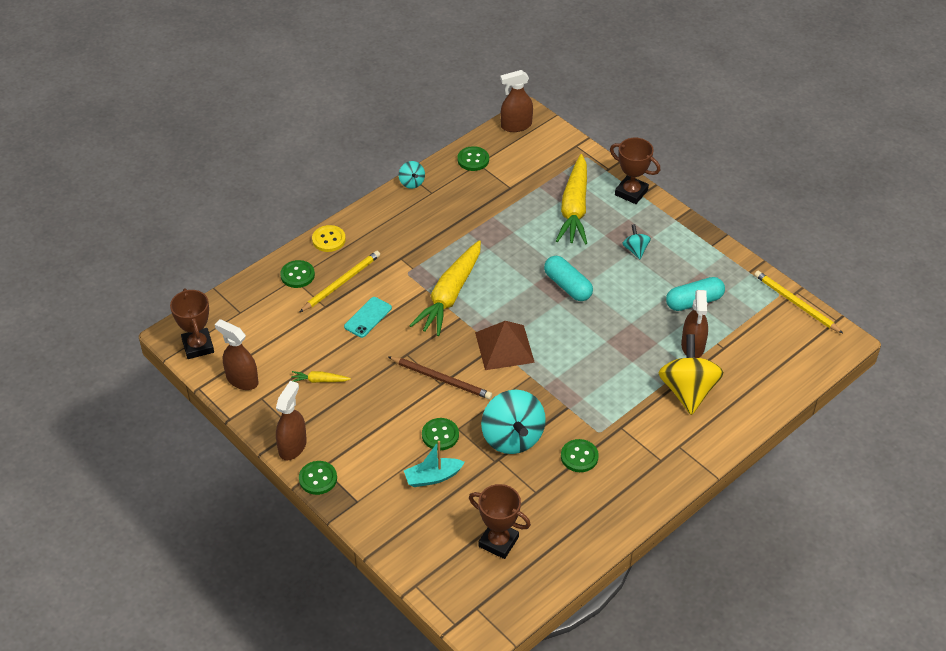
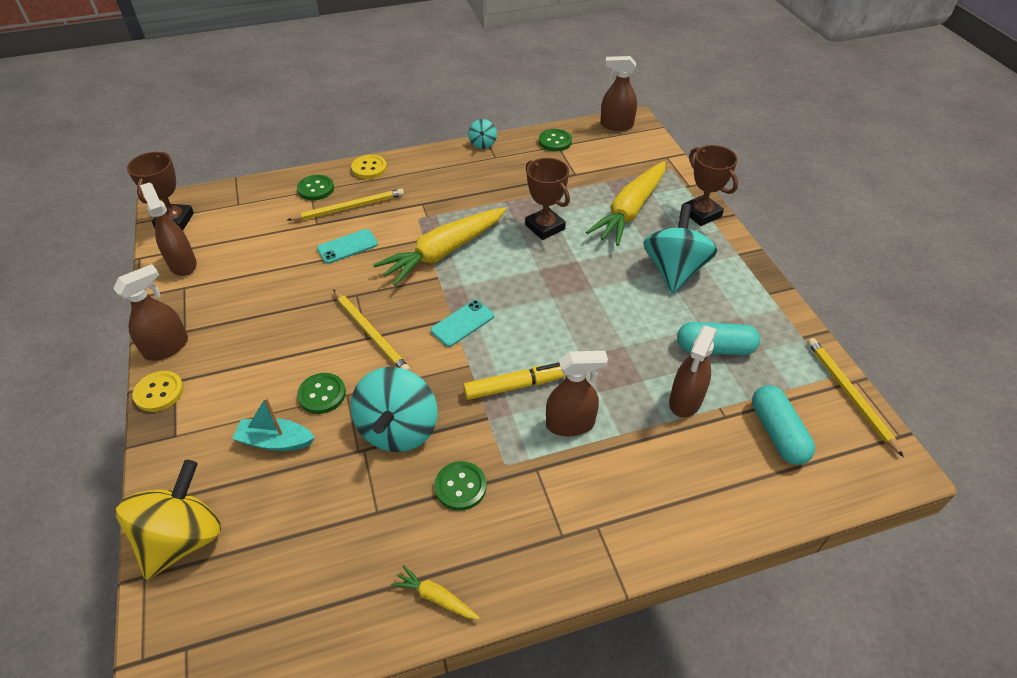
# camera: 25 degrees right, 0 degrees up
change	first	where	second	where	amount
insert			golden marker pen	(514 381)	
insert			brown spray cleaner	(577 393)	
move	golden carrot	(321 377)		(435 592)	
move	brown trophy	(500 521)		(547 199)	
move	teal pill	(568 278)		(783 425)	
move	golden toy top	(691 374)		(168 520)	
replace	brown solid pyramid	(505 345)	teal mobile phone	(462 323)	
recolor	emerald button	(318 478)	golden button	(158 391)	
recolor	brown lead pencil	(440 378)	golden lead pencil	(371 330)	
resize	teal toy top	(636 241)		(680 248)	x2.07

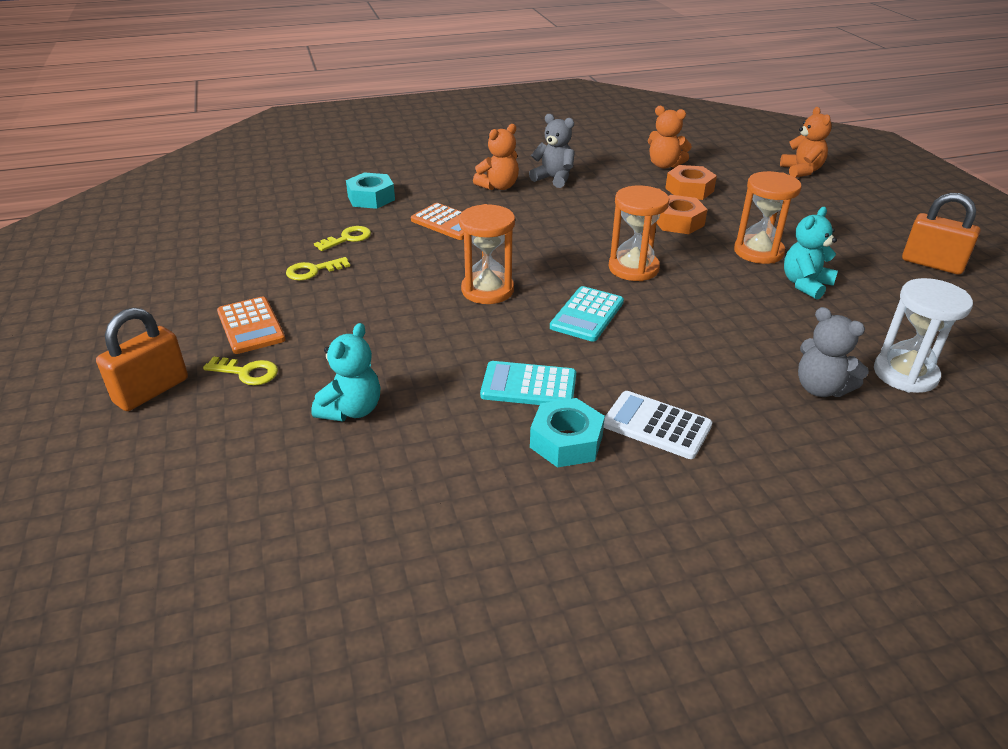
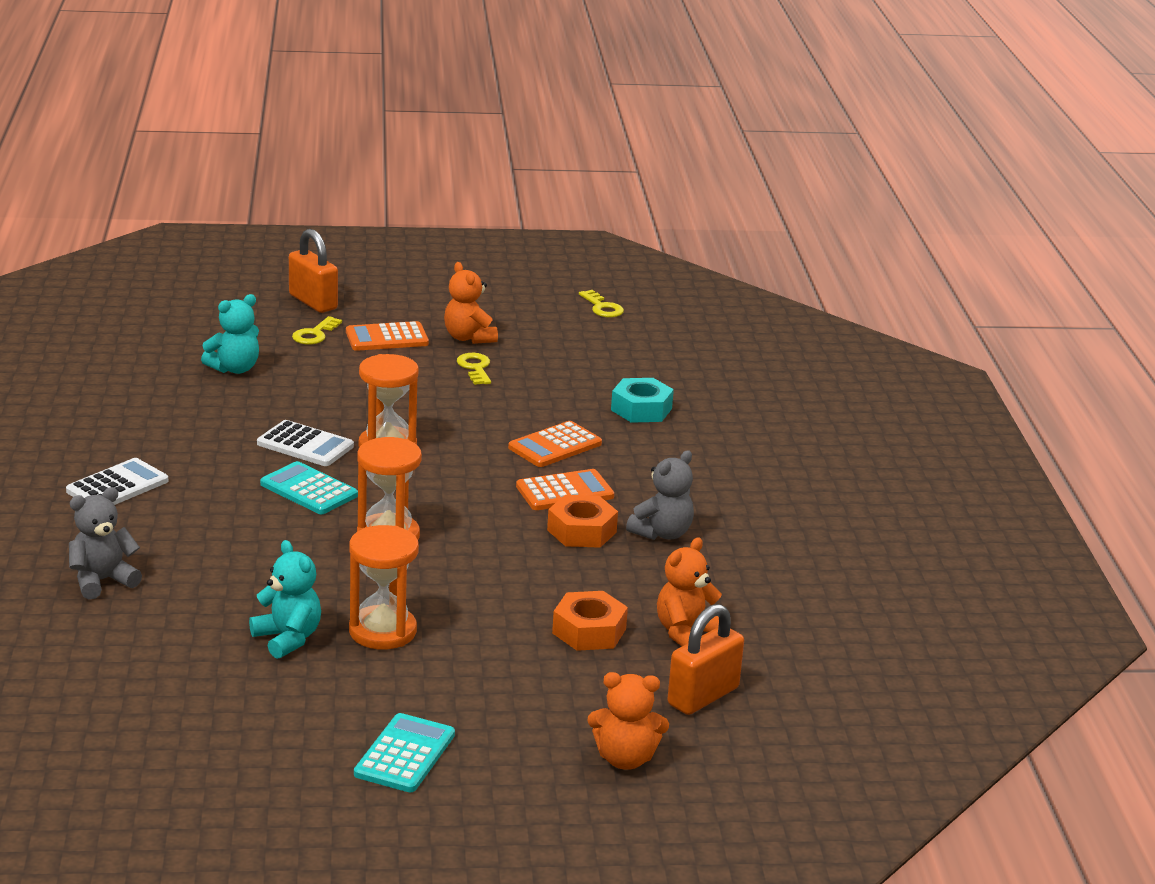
# camera: 100 degrees right, 10 degrees down
change	first	where	second	where	amount
delete	teal hexagon nut	(567 433)			
delete	pure white hourglass	(923 335)			
insert			pure white adding machine	(305 443)	
insert			bright orange adding machine	(565 489)	
move	golden latchkey	(342 238)		(601 303)	
move	bright orange teddy	(496 157)		(471 303)	
move	teal adding machine	(528 383)		(404 752)	
move	bright orange hexagon nut	(682 214)		(582 521)	
move	bright orange lock	(941 234)		(705 659)	
rotate	teal teddy	(345 372)		(230 334)	75 degrees counterclockwise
──────────
» Problem: Hand back every line of the material, exactly, without the pictures.

» Exercise solution:
# camera: 25 degrees right, 0 degrees up
change	first	where	second	where	amount
insert			golden marker pen	(514 381)	
insert			brown spray cleaner	(577 393)	
move	golden carrot	(321 377)		(435 592)	
move	brown trophy	(500 521)		(547 199)	
move	teal pill	(568 278)		(783 425)	
move	golden toy top	(691 374)		(168 520)	
replace	brown solid pyramid	(505 345)	teal mobile phone	(462 323)	
recolor	emerald button	(318 478)	golden button	(158 391)	
recolor	brown lead pencil	(440 378)	golden lead pencil	(371 330)	
resize	teal toy top	(636 241)		(680 248)	x2.07

# camera: 100 degrees right, 10 degrees down
change	first	where	second	where	amount
delete	teal hexagon nut	(567 433)			
delete	pure white hourglass	(923 335)			
insert			pure white adding machine	(305 443)	
insert			bright orange adding machine	(565 489)	
move	golden latchkey	(342 238)		(601 303)	
move	bright orange teddy	(496 157)		(471 303)	
move	teal adding machine	(528 383)		(404 752)	
move	bright orange hexagon nut	(682 214)		(582 521)	
move	bright orange lock	(941 234)		(705 659)	
rotate	teal teddy	(345 372)		(230 334)	75 degrees counterclockwise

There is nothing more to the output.